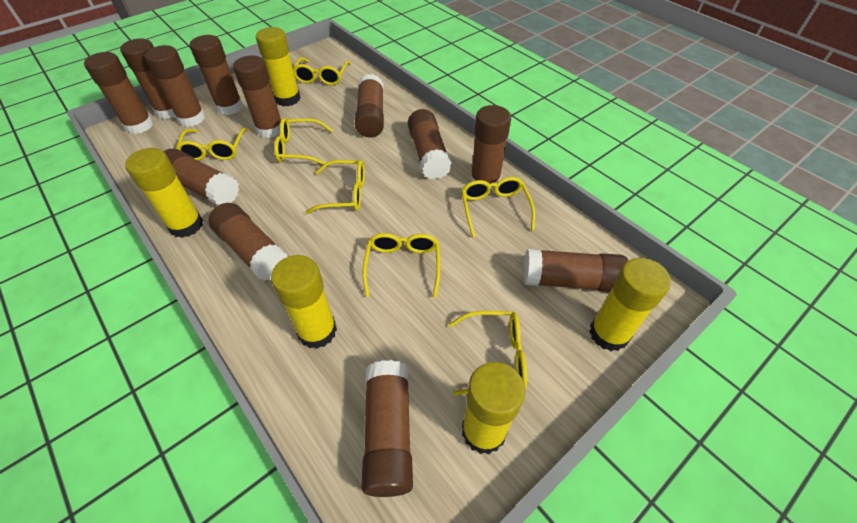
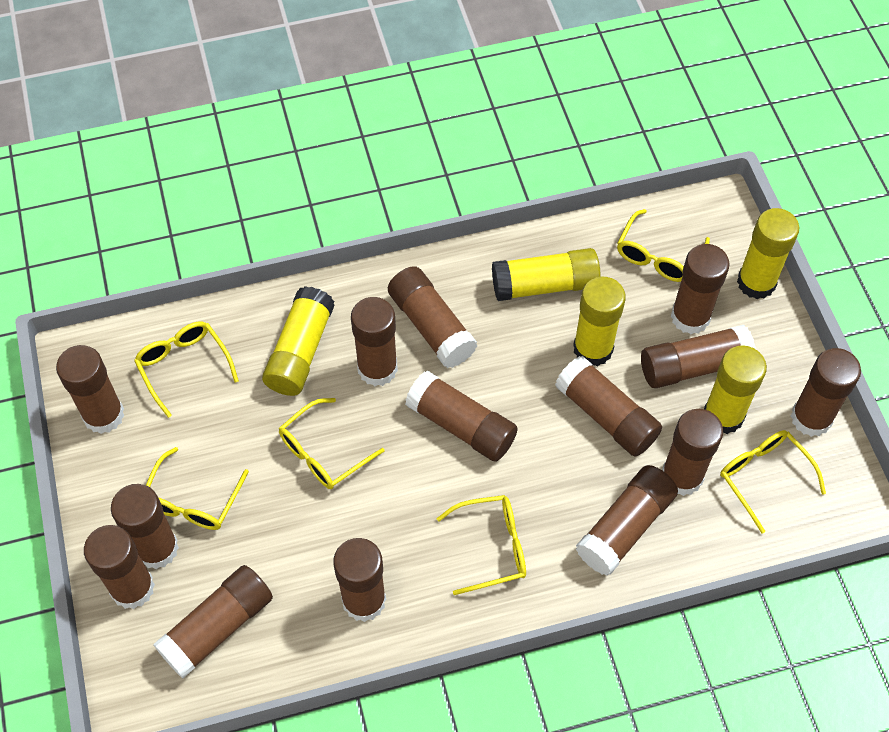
brown glue stick: 12 -> 14
yellow glasses: 7 -> 6

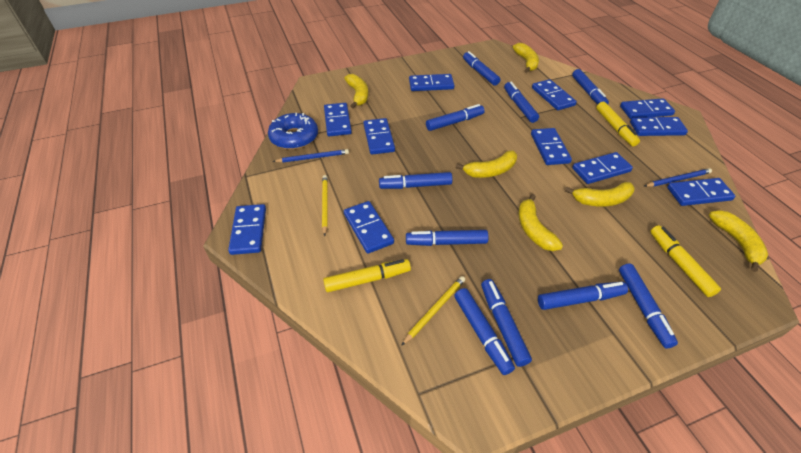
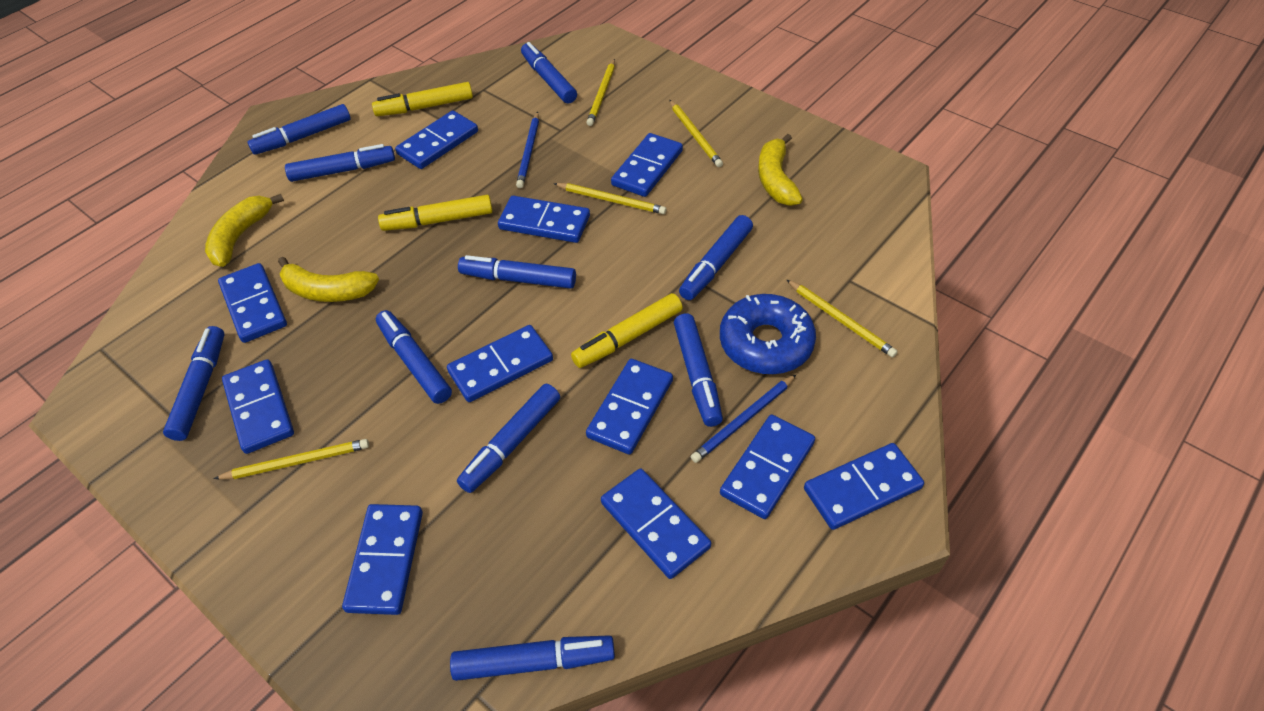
yellow banana: 6 -> 3
yellow pencil: 2 -> 5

:: What the exercise asks ::
Counting only lines that contain the string "yellow", say how many appear in the listing above, with the number as the entire reply.

:: Result of the task ::
3